Exercise aim: Find each line below that contains the word "carpet" and copy it out. Case counts, so only matches with the same capitalization qualify.
### Information supplied ###
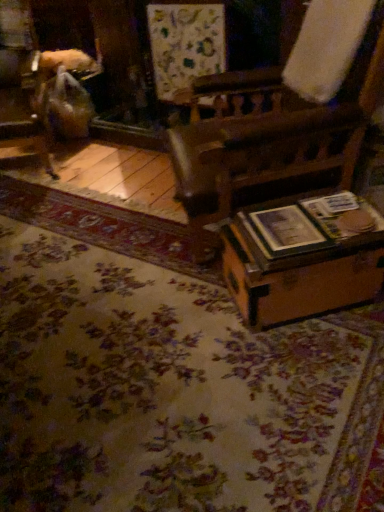
Question: Can you confirm if floral carpet at center is wider than wooden trunk at lower right?

Choices:
 (A) no
 (B) yes

Answer: (B)

Question: Is floral carpet at center shorter than wooden trunk at lower right?

Choices:
 (A) yes
 (B) no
###
Response:
Question: Can you confirm if floral carpet at center is wider than wooden trunk at lower right?
Question: Is floral carpet at center shorter than wooden trunk at lower right?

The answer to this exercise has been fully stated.